§ Input data:
□ □ □
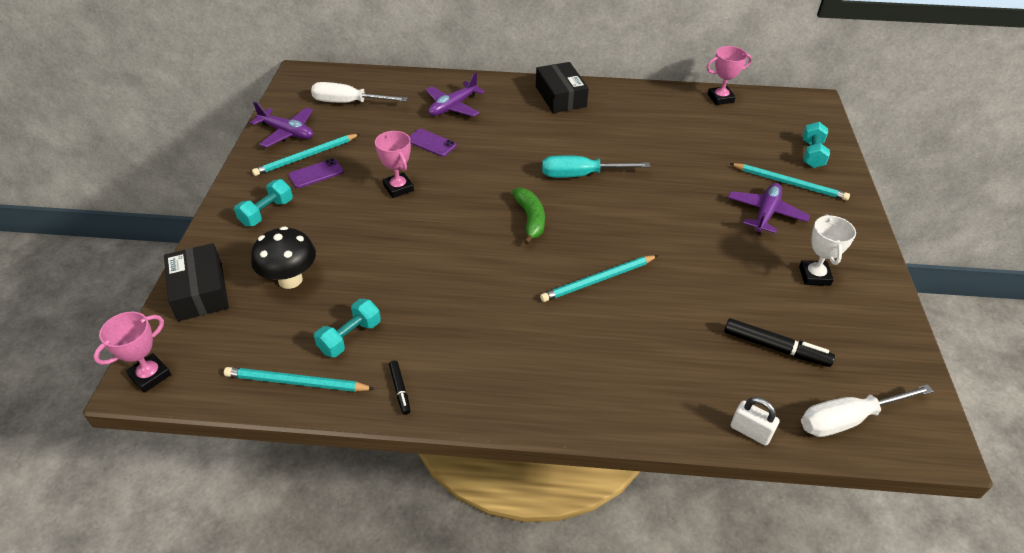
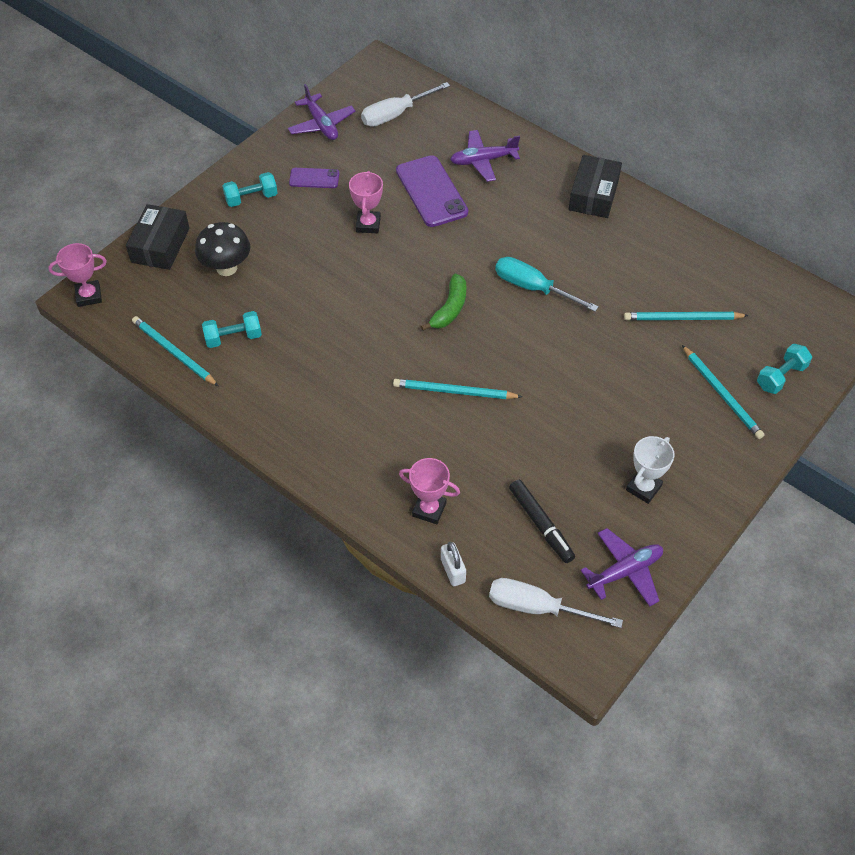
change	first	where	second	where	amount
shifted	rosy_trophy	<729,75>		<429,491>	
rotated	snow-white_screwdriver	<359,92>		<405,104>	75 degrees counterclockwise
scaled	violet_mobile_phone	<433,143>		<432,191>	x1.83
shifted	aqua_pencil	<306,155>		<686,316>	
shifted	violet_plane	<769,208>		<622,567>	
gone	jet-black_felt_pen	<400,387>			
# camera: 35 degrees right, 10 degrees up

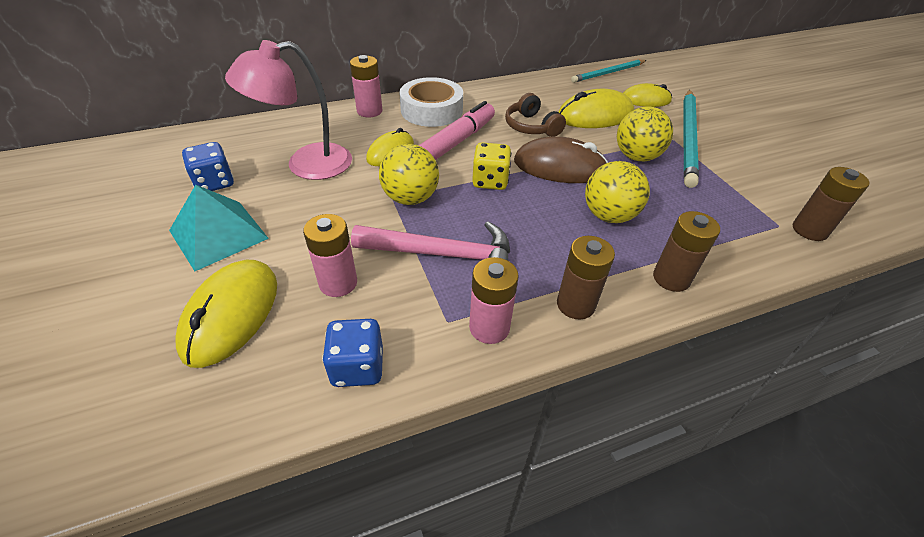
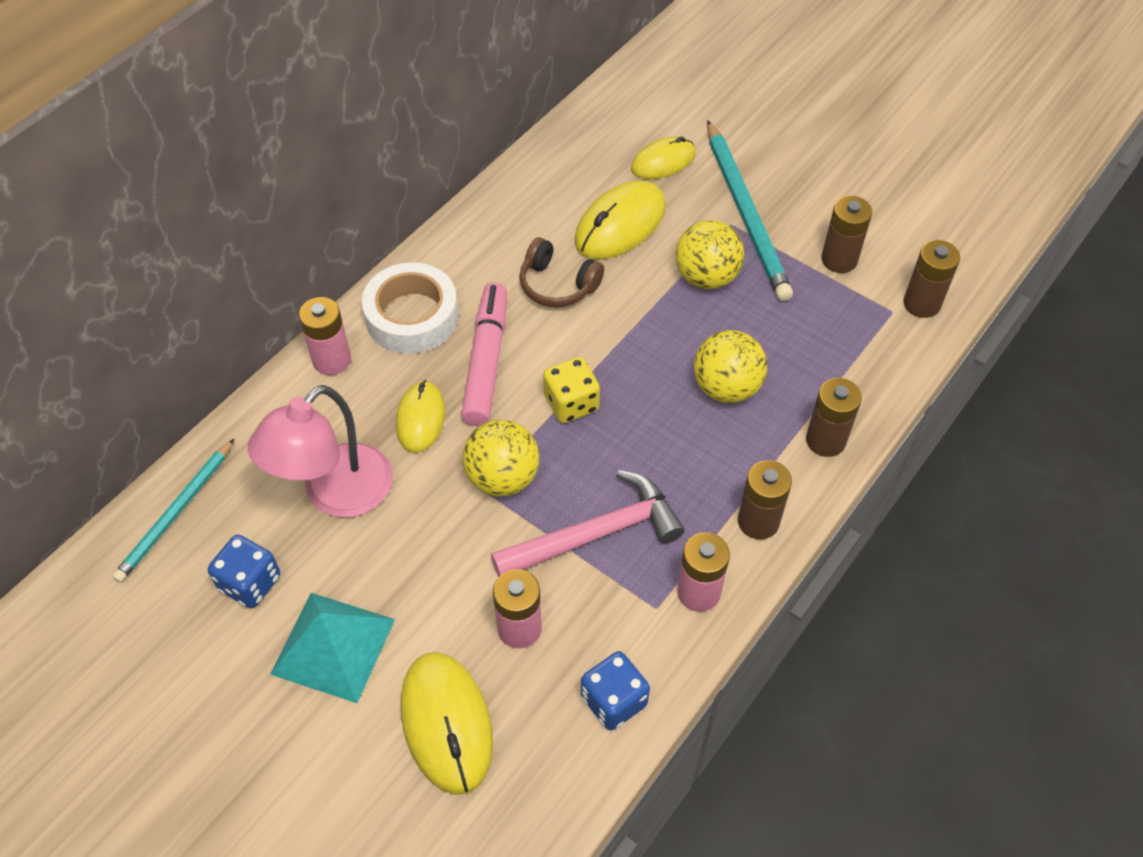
change	first	where	second	where	amount
shifted	aqua_pencil	<609,71>		<173,511>	
gone	dark_brown_mouse	<561,159>			
new			dark_brown_AA_battery	<846,234>	
# camera: 30 degrees left, 10 degrees up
□ □ □
§ Work to complete: Could you set down the material above word for word while dropping its pictures?

§ Response below:
change	first	where	second	where	amount
shifted	rosy_trophy	<729,75>		<429,491>	
rotated	snow-white_screwdriver	<359,92>		<405,104>	75 degrees counterclockwise
scaled	violet_mobile_phone	<433,143>		<432,191>	x1.83
shifted	aqua_pencil	<306,155>		<686,316>	
shifted	violet_plane	<769,208>		<622,567>	
gone	jet-black_felt_pen	<400,387>			
# camera: 35 degrees right, 10 degrees up

change	first	where	second	where	amount
shifted	aqua_pencil	<609,71>		<173,511>	
gone	dark_brown_mouse	<561,159>			
new			dark_brown_AA_battery	<846,234>	
# camera: 30 degrees left, 10 degrees up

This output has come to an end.